* TASK REQUIREMENTS
Copy exactly. Begin with the line that contains "(536, 126) = (264, 126): turquoise" and stop after the last line of the records.

(Object state change records)
►
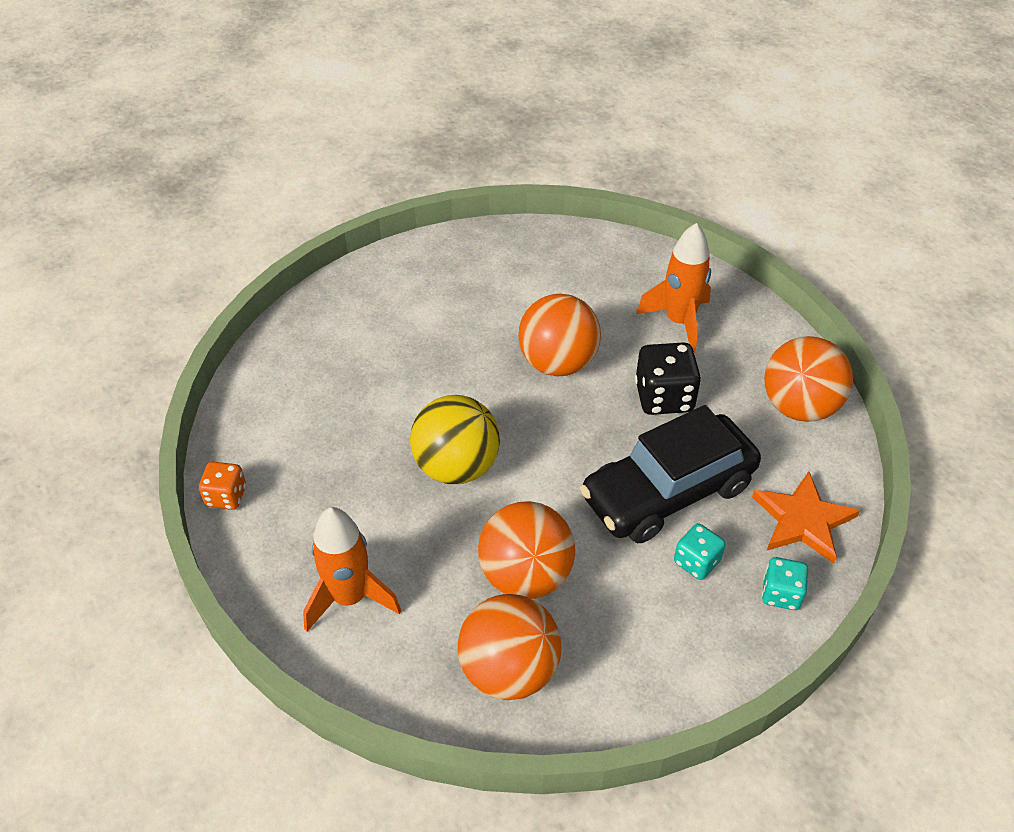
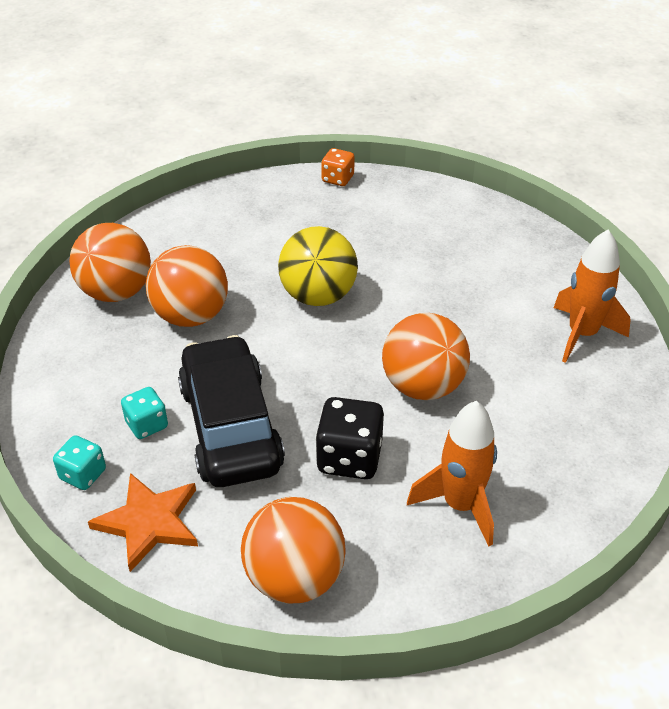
camera: 105 degrees right, 5 degrees down
(350, 597) = (220, 226): orange rocket -> orange rocket (582, 334)

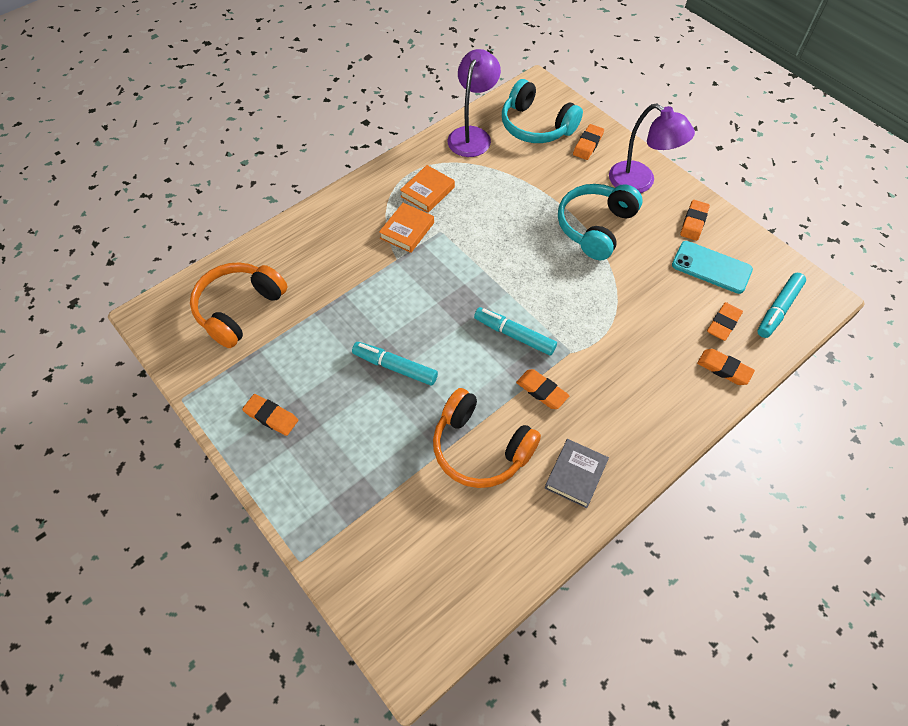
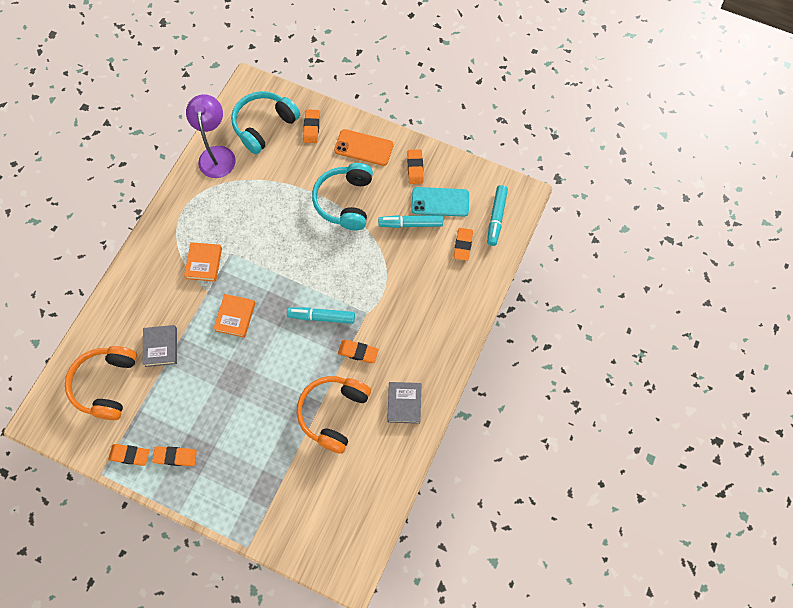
camera: 25 degrees left, 10 degrees up
(317, 294) = (161, 347): none -> grey book
(395, 367) = (247, 379): turquoise marker -> turquoise marker (410, 224)
(427, 192) = (204, 222): orange book -> orange book (235, 317)
(480, 448) = (333, 413): orange headphones -> orange headphones turned 105 degrees clockwise
(536, 126) = (264, 126): turquoise headphones -> turquoise headphones turned 120 degrees clockwise
(640, 182) = (364, 148): purple lamp -> orange phone
(724, 369) = (474, 281): orange eraser -> orange eraser (130, 455)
◄
* OUTPUT FOR THIS EXERCISE
(536, 126) = (264, 126): turquoise headphones -> turquoise headphones turned 120 degrees clockwise
(640, 182) = (364, 148): purple lamp -> orange phone
(724, 369) = (474, 281): orange eraser -> orange eraser (130, 455)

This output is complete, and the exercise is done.